# Work to be completed
Report the lines of the data below that contain the string "plate".

Data entries:
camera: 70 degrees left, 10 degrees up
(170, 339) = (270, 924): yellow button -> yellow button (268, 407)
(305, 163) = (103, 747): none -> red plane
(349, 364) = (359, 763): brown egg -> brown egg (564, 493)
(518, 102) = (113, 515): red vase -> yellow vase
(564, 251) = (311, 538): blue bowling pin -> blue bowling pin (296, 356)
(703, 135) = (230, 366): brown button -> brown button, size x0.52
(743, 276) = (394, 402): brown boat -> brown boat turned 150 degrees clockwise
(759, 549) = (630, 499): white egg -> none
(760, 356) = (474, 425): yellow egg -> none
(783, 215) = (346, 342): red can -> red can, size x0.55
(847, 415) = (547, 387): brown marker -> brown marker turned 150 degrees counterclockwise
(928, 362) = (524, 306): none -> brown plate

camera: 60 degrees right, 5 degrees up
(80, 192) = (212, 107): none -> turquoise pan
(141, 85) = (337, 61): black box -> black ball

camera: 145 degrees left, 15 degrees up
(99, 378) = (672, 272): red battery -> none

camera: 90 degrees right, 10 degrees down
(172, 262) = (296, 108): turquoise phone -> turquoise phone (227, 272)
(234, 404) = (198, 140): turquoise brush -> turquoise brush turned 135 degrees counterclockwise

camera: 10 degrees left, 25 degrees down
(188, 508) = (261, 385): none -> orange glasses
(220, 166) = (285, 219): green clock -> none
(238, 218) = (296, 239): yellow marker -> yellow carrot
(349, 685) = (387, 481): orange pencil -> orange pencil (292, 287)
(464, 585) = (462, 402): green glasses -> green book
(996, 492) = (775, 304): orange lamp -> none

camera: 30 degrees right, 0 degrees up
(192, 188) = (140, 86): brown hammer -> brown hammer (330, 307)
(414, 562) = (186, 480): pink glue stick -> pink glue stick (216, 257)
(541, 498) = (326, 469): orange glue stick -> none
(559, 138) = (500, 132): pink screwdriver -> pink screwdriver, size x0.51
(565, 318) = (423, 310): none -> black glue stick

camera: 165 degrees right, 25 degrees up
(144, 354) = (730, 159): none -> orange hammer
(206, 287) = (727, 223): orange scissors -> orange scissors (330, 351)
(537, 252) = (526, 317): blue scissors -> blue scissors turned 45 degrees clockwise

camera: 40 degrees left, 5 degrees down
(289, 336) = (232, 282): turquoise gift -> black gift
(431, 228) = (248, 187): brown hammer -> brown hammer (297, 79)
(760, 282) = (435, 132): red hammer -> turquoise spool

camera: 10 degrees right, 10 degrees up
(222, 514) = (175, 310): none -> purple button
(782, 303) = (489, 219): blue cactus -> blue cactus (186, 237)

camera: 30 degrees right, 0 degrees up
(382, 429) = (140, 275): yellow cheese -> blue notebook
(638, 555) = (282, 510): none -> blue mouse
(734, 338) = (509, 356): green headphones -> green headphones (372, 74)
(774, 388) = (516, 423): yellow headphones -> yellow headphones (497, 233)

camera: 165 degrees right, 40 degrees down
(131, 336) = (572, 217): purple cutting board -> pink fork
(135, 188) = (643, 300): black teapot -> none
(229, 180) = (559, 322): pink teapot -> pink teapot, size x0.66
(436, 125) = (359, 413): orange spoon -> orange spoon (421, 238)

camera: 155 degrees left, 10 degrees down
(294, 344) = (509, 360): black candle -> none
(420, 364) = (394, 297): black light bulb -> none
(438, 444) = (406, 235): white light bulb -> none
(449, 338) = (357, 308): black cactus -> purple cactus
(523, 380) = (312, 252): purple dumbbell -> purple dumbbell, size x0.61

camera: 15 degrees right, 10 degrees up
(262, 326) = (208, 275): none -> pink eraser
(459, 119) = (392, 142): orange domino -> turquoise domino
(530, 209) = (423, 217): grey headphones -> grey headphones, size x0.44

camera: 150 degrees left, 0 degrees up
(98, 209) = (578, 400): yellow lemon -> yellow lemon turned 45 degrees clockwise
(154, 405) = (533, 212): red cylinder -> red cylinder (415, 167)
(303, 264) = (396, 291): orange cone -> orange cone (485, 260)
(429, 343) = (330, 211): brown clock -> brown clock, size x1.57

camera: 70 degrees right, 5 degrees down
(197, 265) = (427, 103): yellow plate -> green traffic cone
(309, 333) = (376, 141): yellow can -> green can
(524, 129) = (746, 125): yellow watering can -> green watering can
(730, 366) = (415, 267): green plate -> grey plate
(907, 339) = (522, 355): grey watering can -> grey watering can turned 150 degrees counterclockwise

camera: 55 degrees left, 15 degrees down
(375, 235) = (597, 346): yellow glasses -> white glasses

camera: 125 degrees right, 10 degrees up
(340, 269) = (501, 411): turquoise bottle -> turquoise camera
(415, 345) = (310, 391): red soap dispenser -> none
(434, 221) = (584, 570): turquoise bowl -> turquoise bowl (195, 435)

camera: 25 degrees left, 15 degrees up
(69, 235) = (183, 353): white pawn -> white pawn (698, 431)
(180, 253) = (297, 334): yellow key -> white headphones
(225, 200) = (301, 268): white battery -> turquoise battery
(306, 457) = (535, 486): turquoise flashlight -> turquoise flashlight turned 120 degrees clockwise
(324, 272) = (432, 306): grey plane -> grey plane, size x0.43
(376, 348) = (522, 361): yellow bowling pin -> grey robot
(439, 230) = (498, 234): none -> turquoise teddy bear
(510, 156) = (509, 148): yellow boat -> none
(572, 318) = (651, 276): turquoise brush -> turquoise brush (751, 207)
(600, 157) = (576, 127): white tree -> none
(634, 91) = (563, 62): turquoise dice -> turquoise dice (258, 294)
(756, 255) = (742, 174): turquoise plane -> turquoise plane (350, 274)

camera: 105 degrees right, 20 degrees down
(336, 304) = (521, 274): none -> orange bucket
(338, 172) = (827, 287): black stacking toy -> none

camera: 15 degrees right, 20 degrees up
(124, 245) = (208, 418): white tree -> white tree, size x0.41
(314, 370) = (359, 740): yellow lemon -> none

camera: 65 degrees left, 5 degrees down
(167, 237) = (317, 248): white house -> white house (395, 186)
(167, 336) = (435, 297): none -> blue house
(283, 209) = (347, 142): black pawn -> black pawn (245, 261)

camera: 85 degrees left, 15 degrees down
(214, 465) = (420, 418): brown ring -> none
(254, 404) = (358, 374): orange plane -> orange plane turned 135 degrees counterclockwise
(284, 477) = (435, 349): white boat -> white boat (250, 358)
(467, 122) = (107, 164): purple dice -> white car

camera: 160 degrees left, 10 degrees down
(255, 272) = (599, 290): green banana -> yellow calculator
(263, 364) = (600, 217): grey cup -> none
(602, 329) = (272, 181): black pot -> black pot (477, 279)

# Exercise output
(928, 362) = (524, 306): none -> brown plate
(197, 265) = (427, 103): yellow plate -> green traffic cone
(730, 366) = (415, 267): green plate -> grey plate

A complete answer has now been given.